Pull from the data below each line where the word "none" occurs, and copy it.

⟨

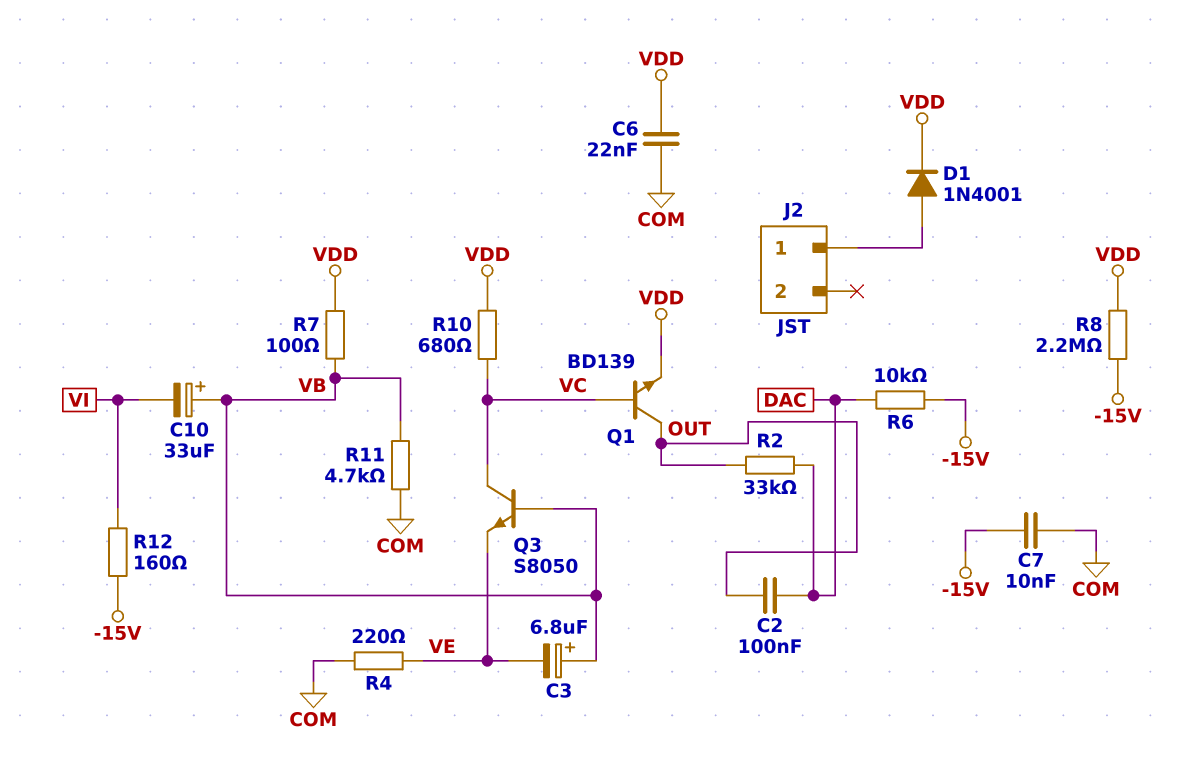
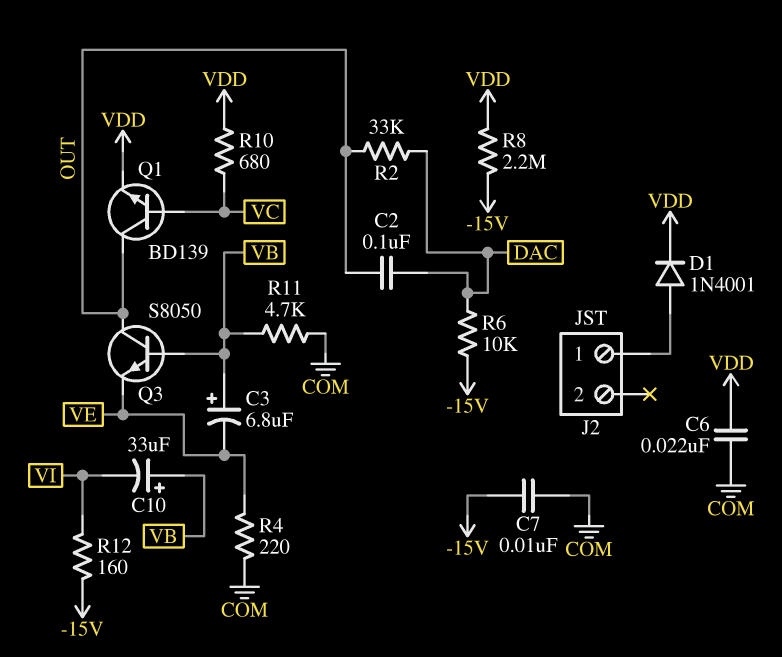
Q3: NPN S8050 (B VB, C VC, E VE) -> NPN S8050 (B VB, C OUT, E VE)
R7: 100 (VB, VDD) -> none

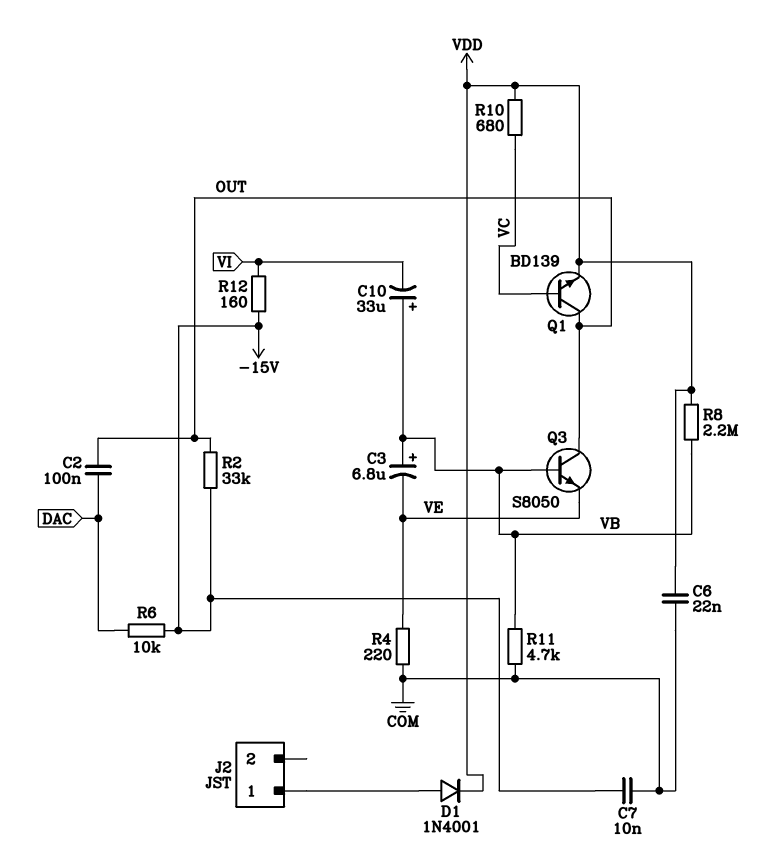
R2: 33k (DAC, OUT) -> 33k (-15V, OUT)
R8: 2.2M (-15V, VDD) -> 2.2M (VB, VDD)

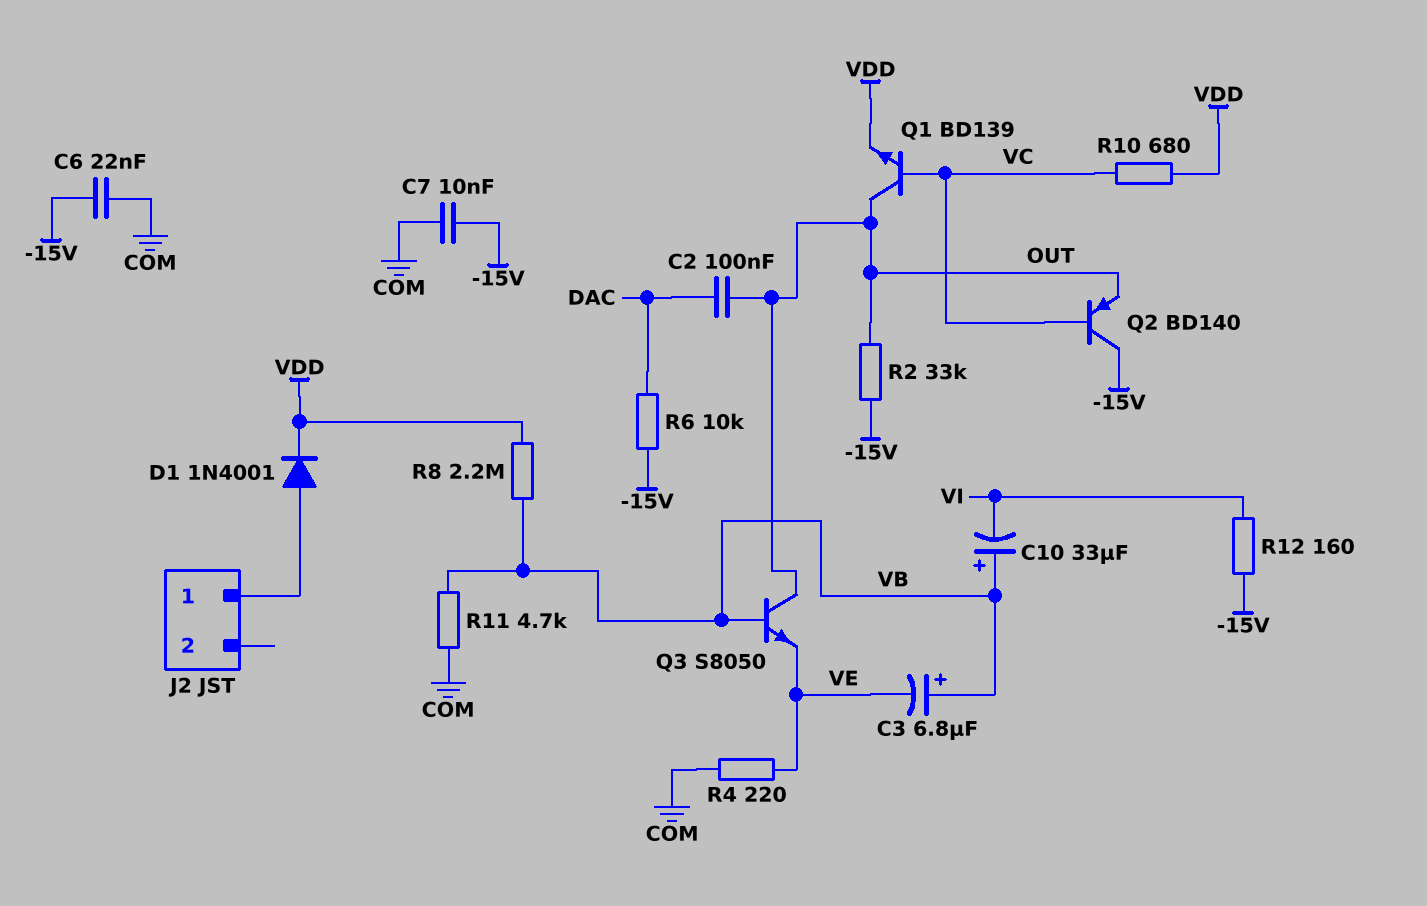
C6: 22nF (COM, VDD) -> 22nF (-15V, COM)
Q2: none -> PNP BD140 (B VC, C -15V, E OUT)

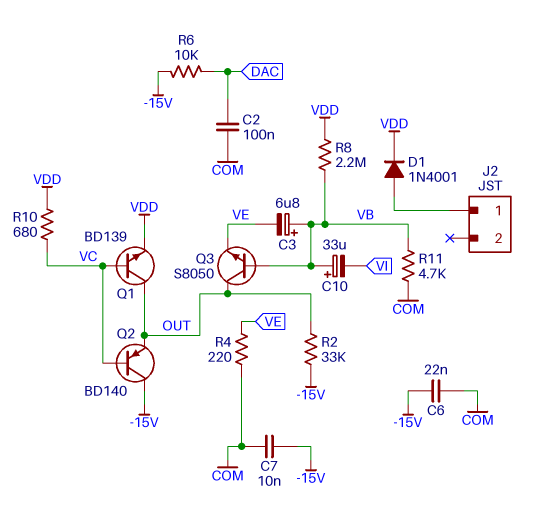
C2: 100nF (DAC, OUT) -> 100nF (COM, DAC)
R12: 160 (-15V, VI) -> none

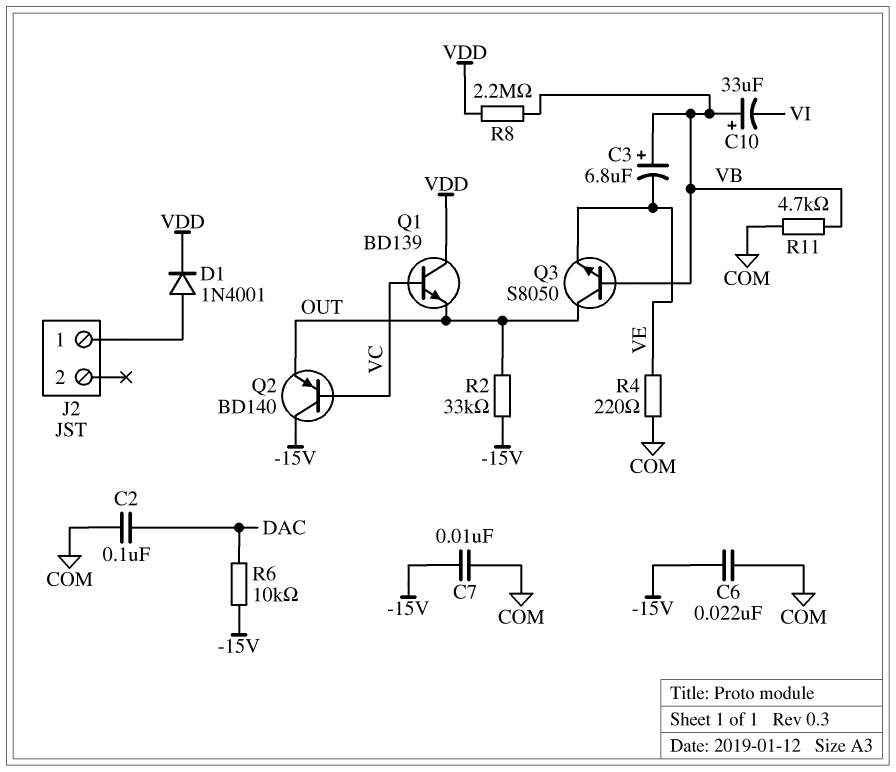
Q1: NPN BD139 (B VC, C OUT, E VDD) -> NPN BD139 (B VC, C VDD, E OUT)
R10: 680 (VC, VDD) -> none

⟩

:: Solution to the problem ::
R7: 100 (VB, VDD) -> none
Q2: none -> PNP BD140 (B VC, C -15V, E OUT)
R12: 160 (-15V, VI) -> none
R10: 680 (VC, VDD) -> none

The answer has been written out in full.